* **WORK ORDER**
Go through the entries below and print each one exactly, leaving out pictures.

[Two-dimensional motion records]
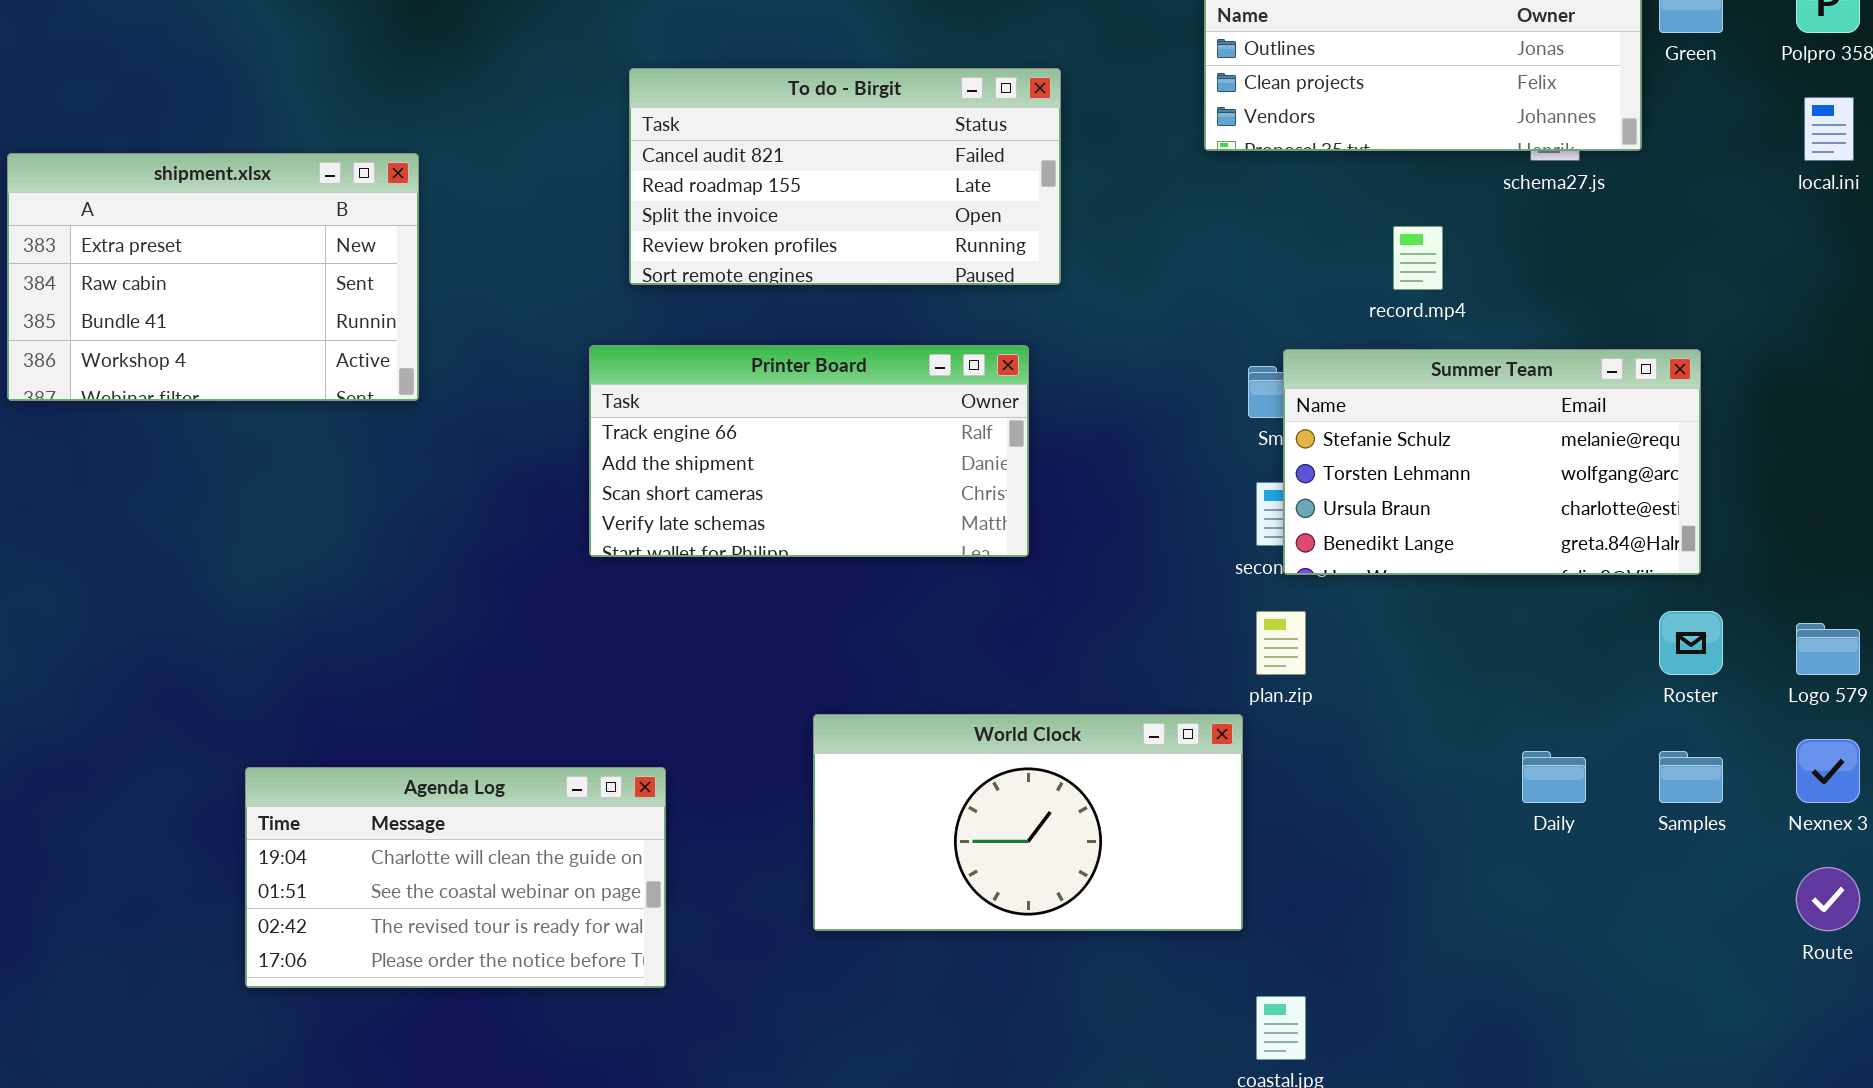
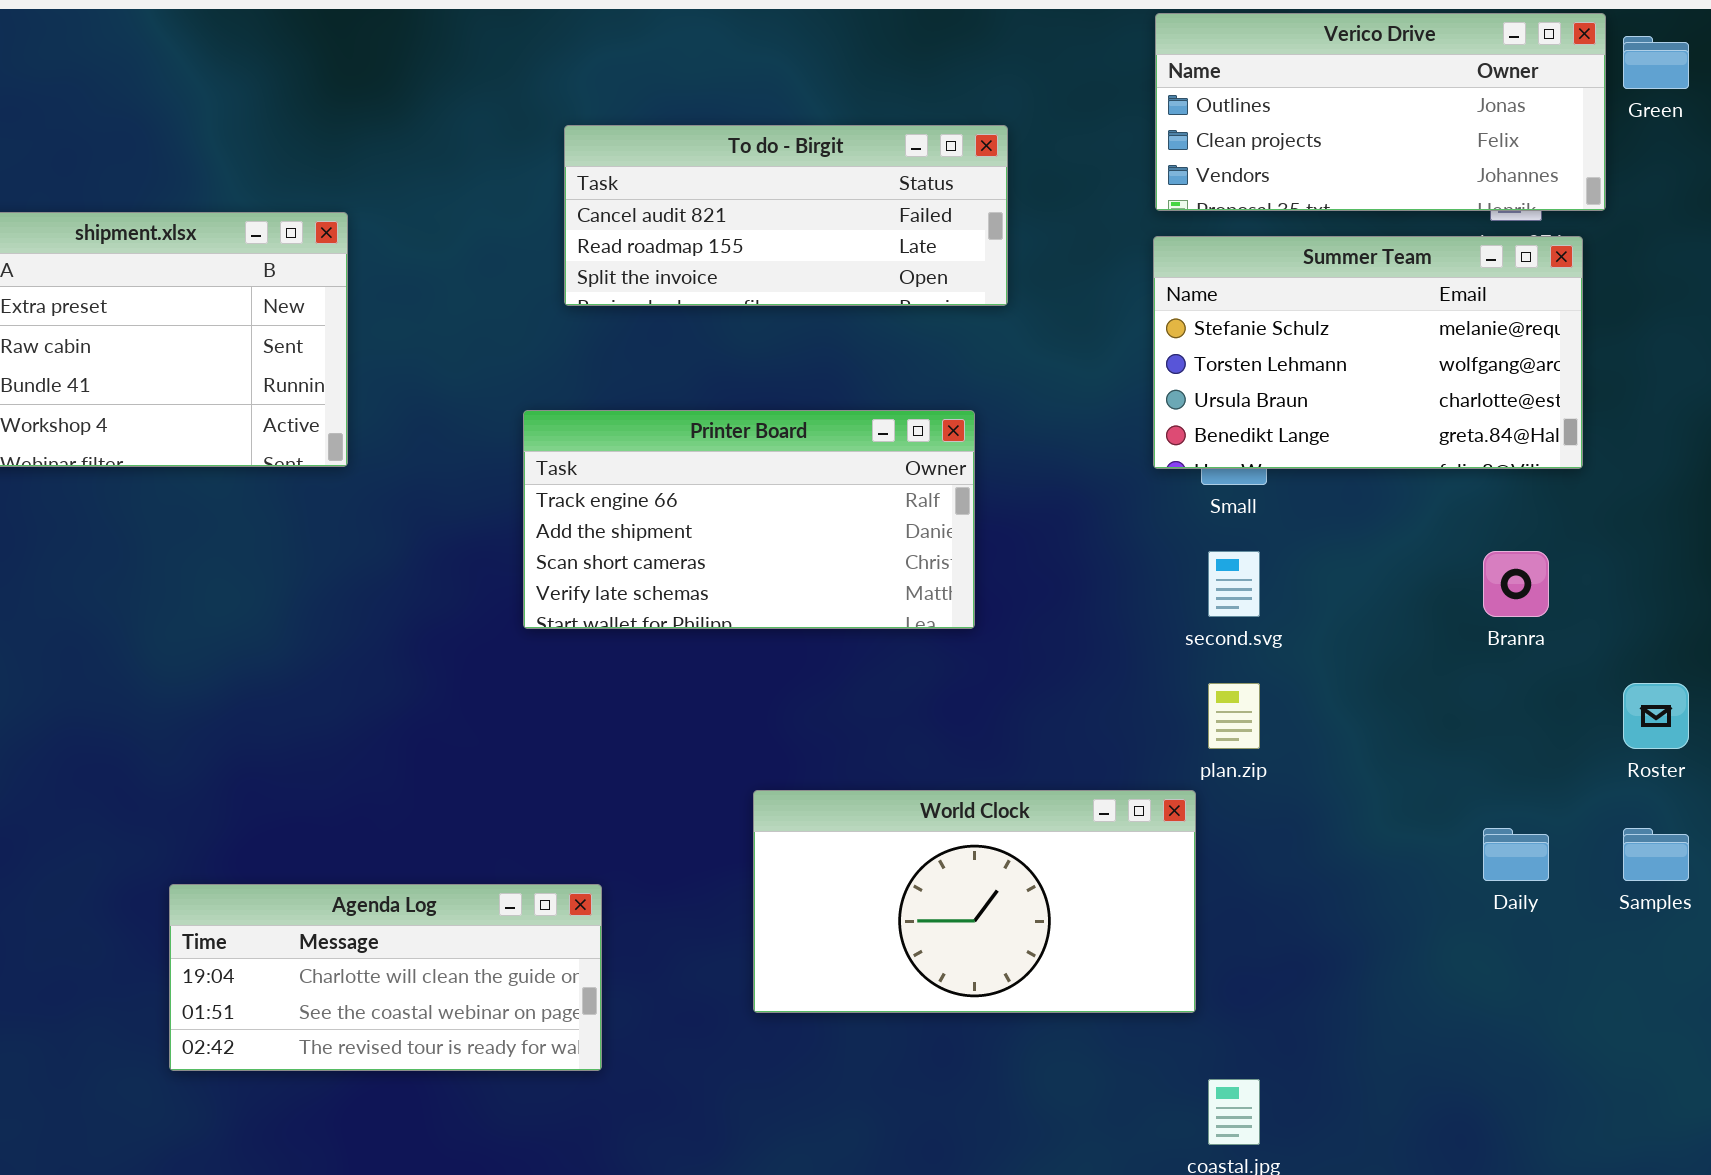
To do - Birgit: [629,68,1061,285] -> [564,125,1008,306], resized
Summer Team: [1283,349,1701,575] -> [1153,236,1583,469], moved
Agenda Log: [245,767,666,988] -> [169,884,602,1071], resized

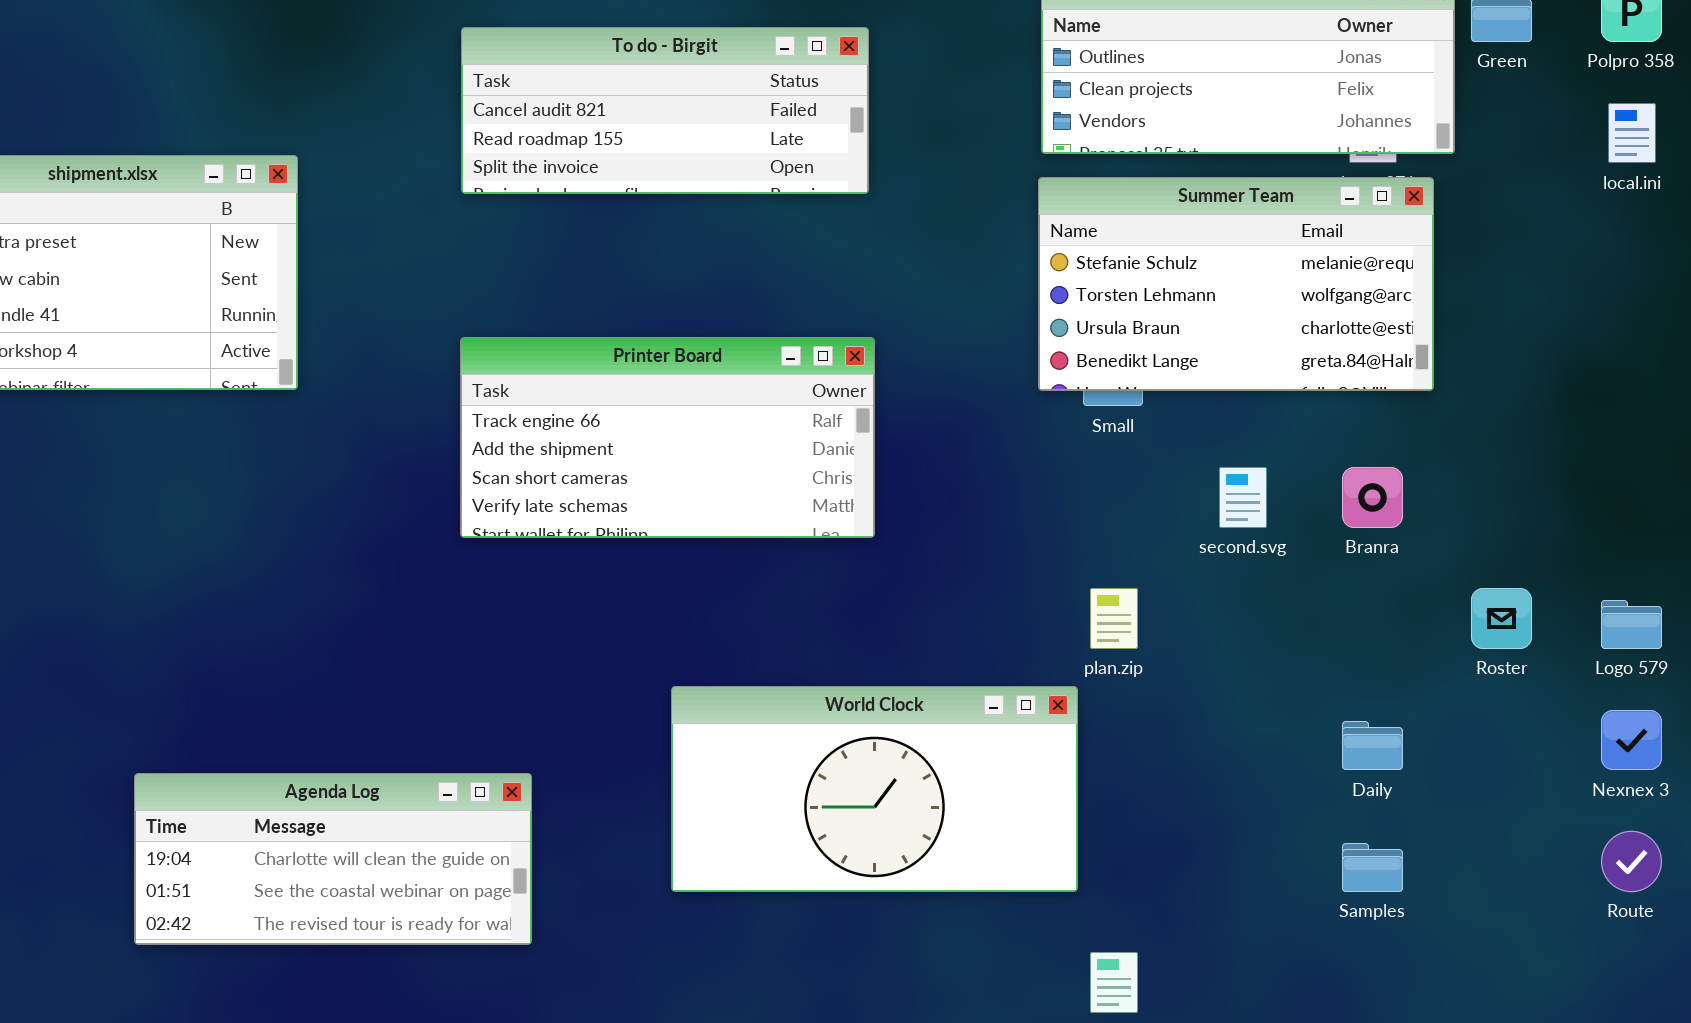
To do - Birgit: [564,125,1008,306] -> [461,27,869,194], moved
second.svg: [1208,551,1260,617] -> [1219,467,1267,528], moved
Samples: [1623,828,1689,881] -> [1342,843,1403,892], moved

* **RESPONSE BOX**
To do - Birgit: [629,68,1061,285] -> [564,125,1008,306], resized
Summer Team: [1283,349,1701,575] -> [1153,236,1583,469], moved
Agenda Log: [245,767,666,988] -> [169,884,602,1071], resized

To do - Birgit: [564,125,1008,306] -> [461,27,869,194], moved
second.svg: [1208,551,1260,617] -> [1219,467,1267,528], moved
Samples: [1623,828,1689,881] -> [1342,843,1403,892], moved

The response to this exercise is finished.